**What is being asked:**
Return, from the listing below, every line that includes "brick".

**Given information:**
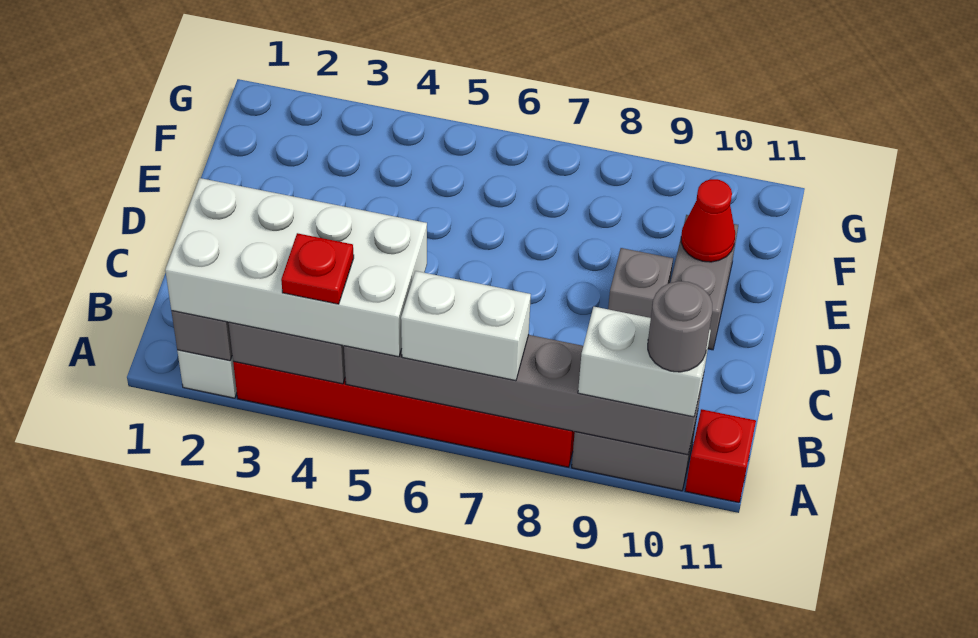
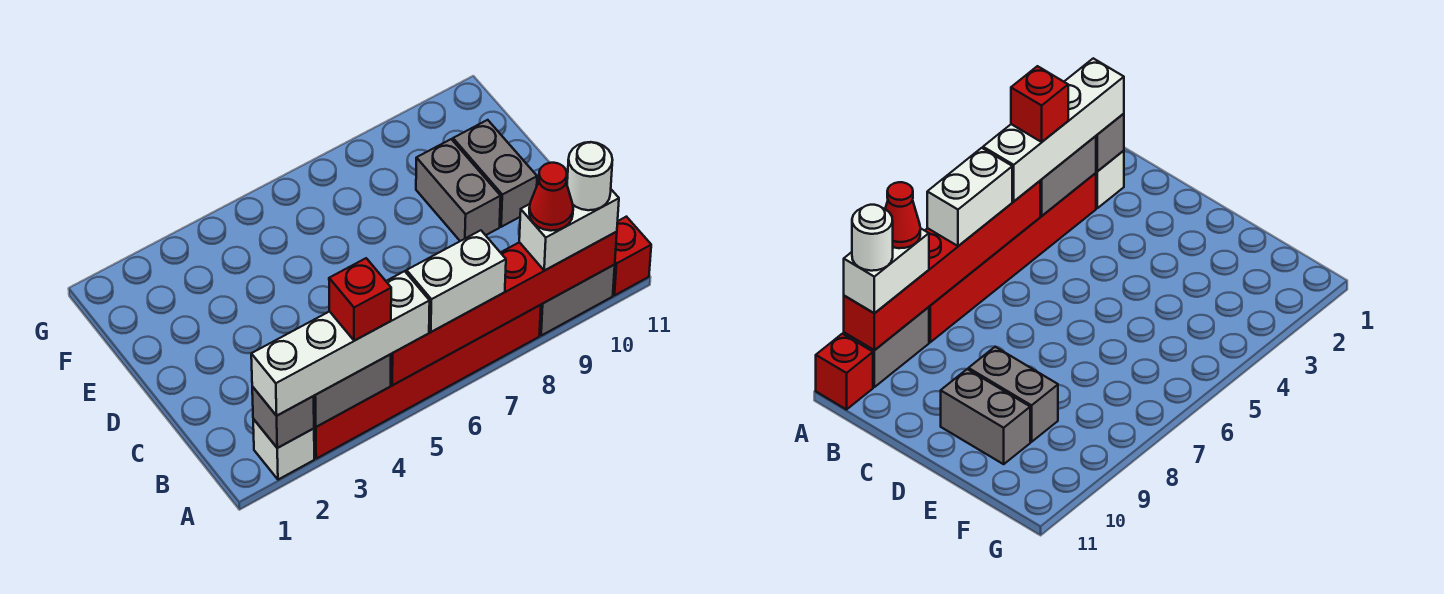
white brick A2:B5 level 3 -> white brick A2:A5 level 3
red plate A4 level 4 -> red brick A4 level 4
grey brick A5:A10 level 2 -> red brick A5:A10 level 2
grey round brick A10 level 4 -> white round brick A10 level 4
grey brick D9 level 1 -> grey brick D9:E9 level 1
red cone E10 level 2 -> red cone A9 level 4

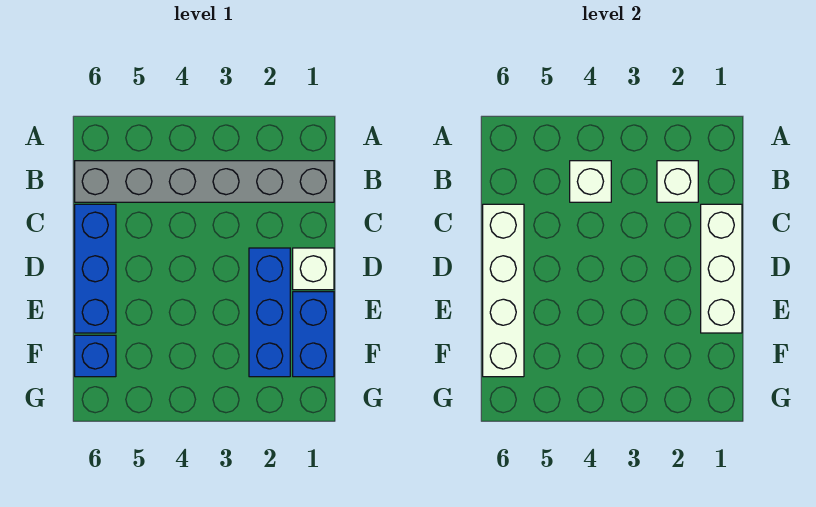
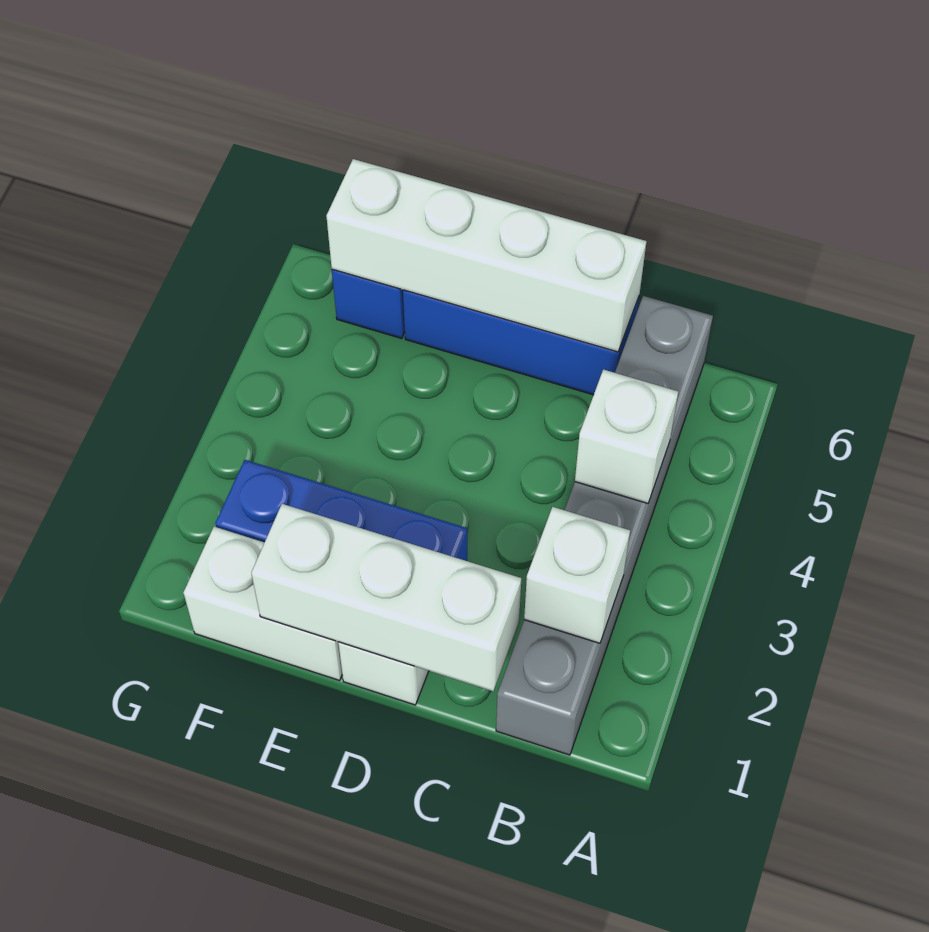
blue brick E1:F1 level 1 -> white brick E1:F1 level 1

**Solution to this task:**
white brick A2:B5 level 3 -> white brick A2:A5 level 3
red plate A4 level 4 -> red brick A4 level 4
grey brick A5:A10 level 2 -> red brick A5:A10 level 2
grey round brick A10 level 4 -> white round brick A10 level 4
grey brick D9 level 1 -> grey brick D9:E9 level 1
blue brick E1:F1 level 1 -> white brick E1:F1 level 1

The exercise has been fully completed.